Top of MATERIAL TO PROCESS

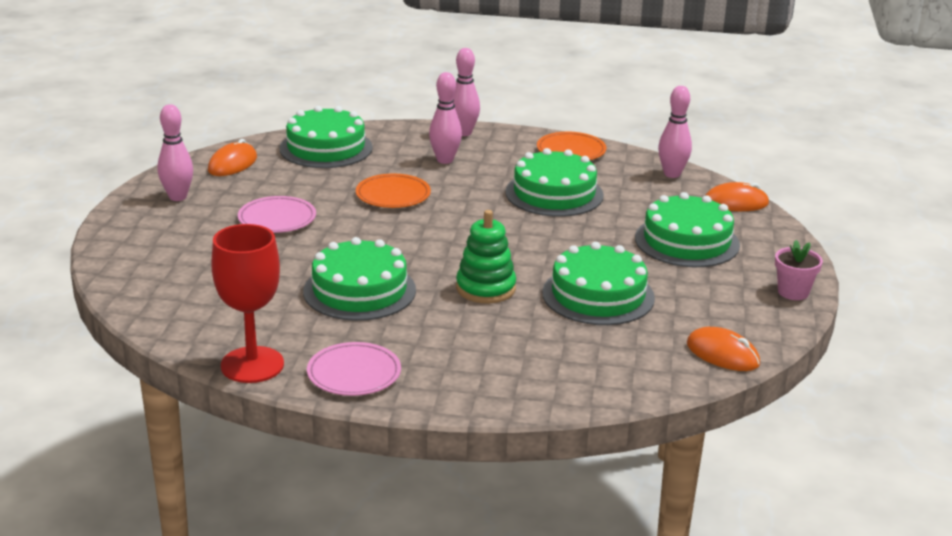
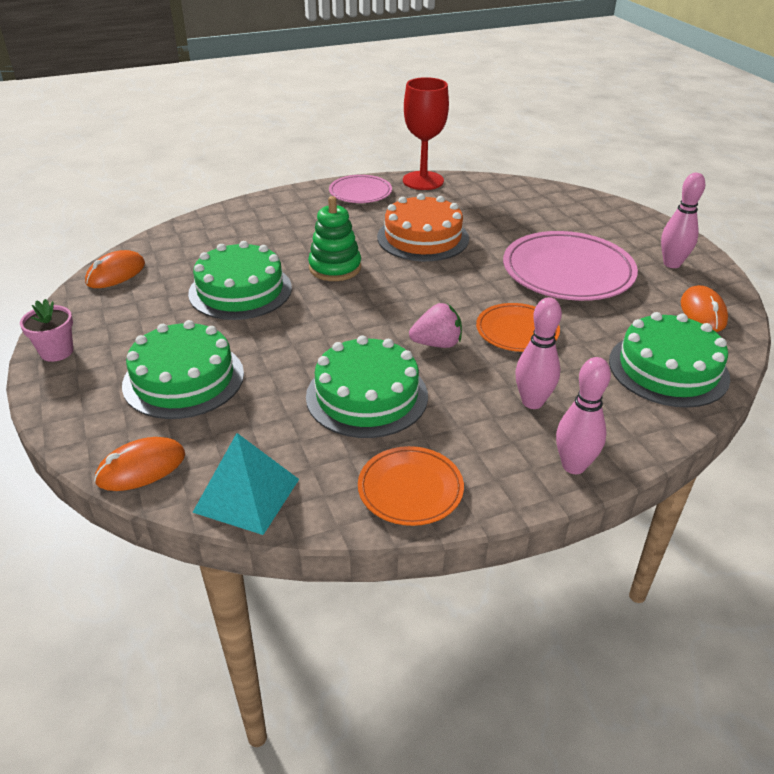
camera: 150 degrees right, 10 degrees up
pink plate [238,196,316,233] -> pink plate [503,231,638,301], size x1.77
green cake [303,237,416,321] -> orange cake [377,194,469,261]
pink bowling pin [658,86,692,178] -> turquoise pyramid [192,433,299,535]
orange mouse [687,327,760,371] -> orange mouse turned 60 degrees counterclockwise [85,250,145,288]
none -> pink strawberry [409,303,462,348]

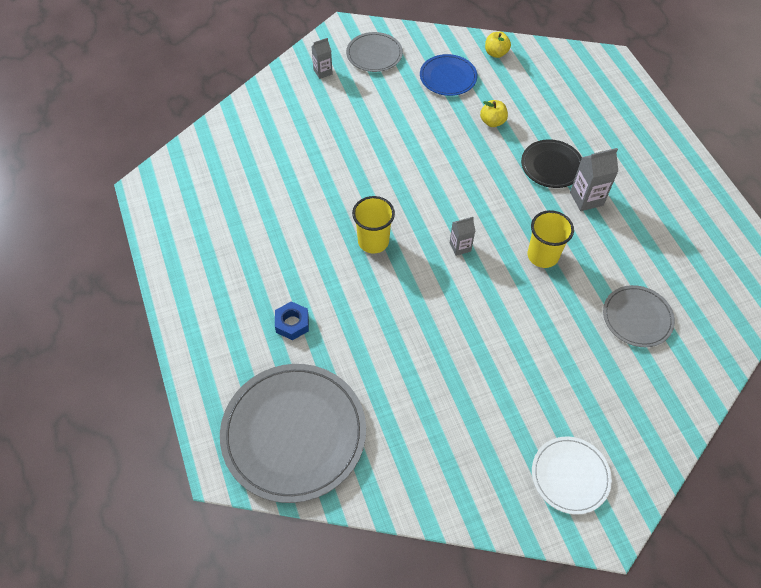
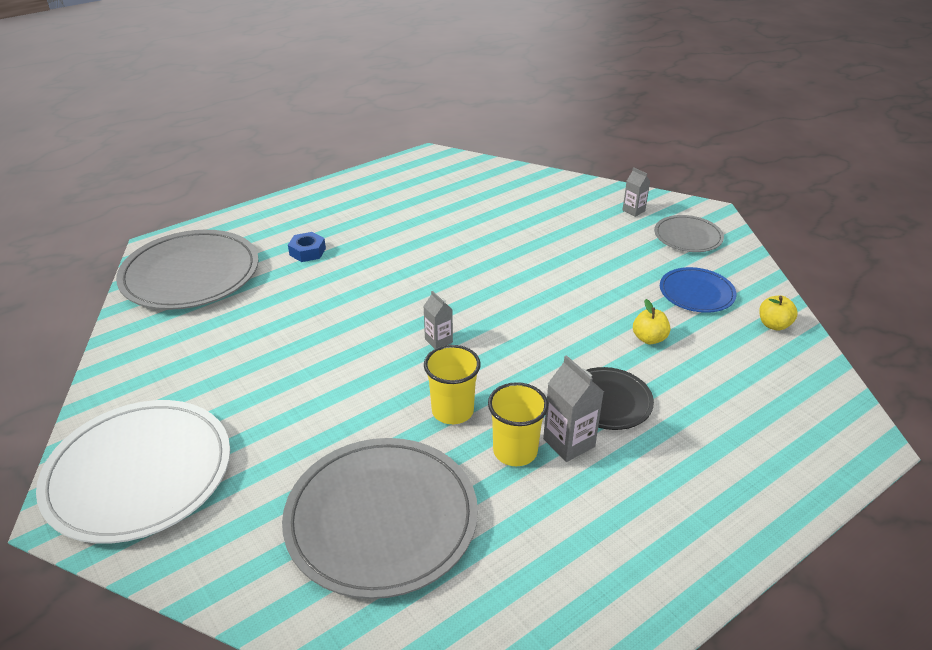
camera: 75 degrees right, 20 degrees down
yellow cup [352,196,395,253] -> yellow cup moved to [488,382,548,466]
white plate [532,437,612,515] -> white plate [36,400,230,543], size x1.88
grey plate [603,285,675,347] -> grey plate [282,438,478,599], size x1.88

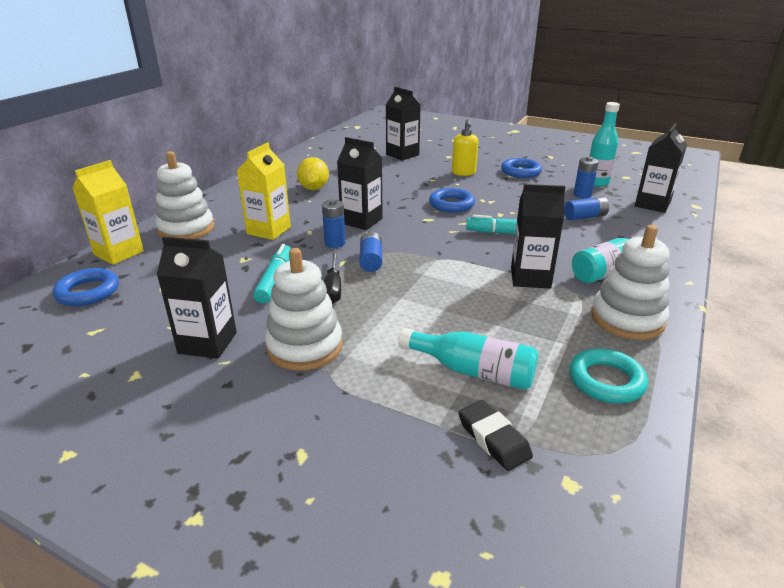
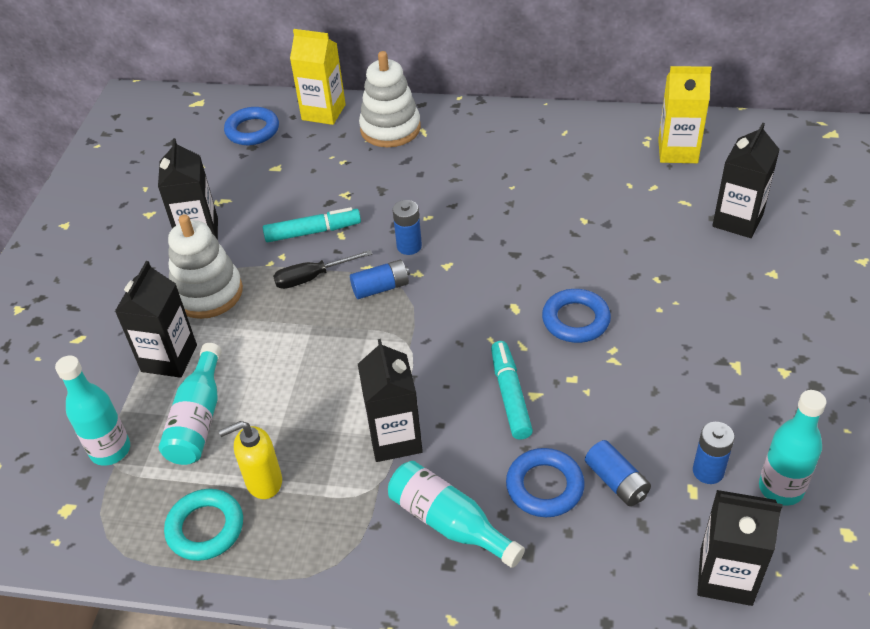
camera: 75 degrees right, 15 degrees up
yellow carton [237,142,291,240] -> yellow carton moved to [658,66,712,163]
yellow lemon [297,157,329,190] -> none
black carton [337,137,383,230] -> black carton moved to [115,261,197,378]
yellow soap dispenser [452,119,478,176] -> yellow soap dispenser moved to [219,421,282,499]
black eraser [458,400,533,471] -> turquoise bottle [55,356,130,466]
blue ring [501,158,542,178] -> blue ring moved to [506,448,585,517]
white stacking toy [591,225,670,340] -> none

Bottom of MATERIAL TO PROCESS

WHAT YOU ARE ASKED TO DO
Repeat every entry above precisely, leaving each picture out.

ANSWER BOX
camera: 150 degrees right, 10 degrees up
pink plate [238,196,316,233] -> pink plate [503,231,638,301], size x1.77
green cake [303,237,416,321] -> orange cake [377,194,469,261]
pink bowling pin [658,86,692,178] -> turquoise pyramid [192,433,299,535]
orange mouse [687,327,760,371] -> orange mouse turned 60 degrees counterclockwise [85,250,145,288]
none -> pink strawberry [409,303,462,348]

camera: 75 degrees right, 20 degrees down
yellow cup [352,196,395,253] -> yellow cup moved to [488,382,548,466]
white plate [532,437,612,515] -> white plate [36,400,230,543], size x1.88
grey plate [603,285,675,347] -> grey plate [282,438,478,599], size x1.88

camera: 75 degrees right, 15 degrees up
yellow carton [237,142,291,240] -> yellow carton moved to [658,66,712,163]
yellow lemon [297,157,329,190] -> none
black carton [337,137,383,230] -> black carton moved to [115,261,197,378]
yellow soap dispenser [452,119,478,176] -> yellow soap dispenser moved to [219,421,282,499]
black eraser [458,400,533,471] -> turquoise bottle [55,356,130,466]
blue ring [501,158,542,178] -> blue ring moved to [506,448,585,517]
white stacking toy [591,225,670,340] -> none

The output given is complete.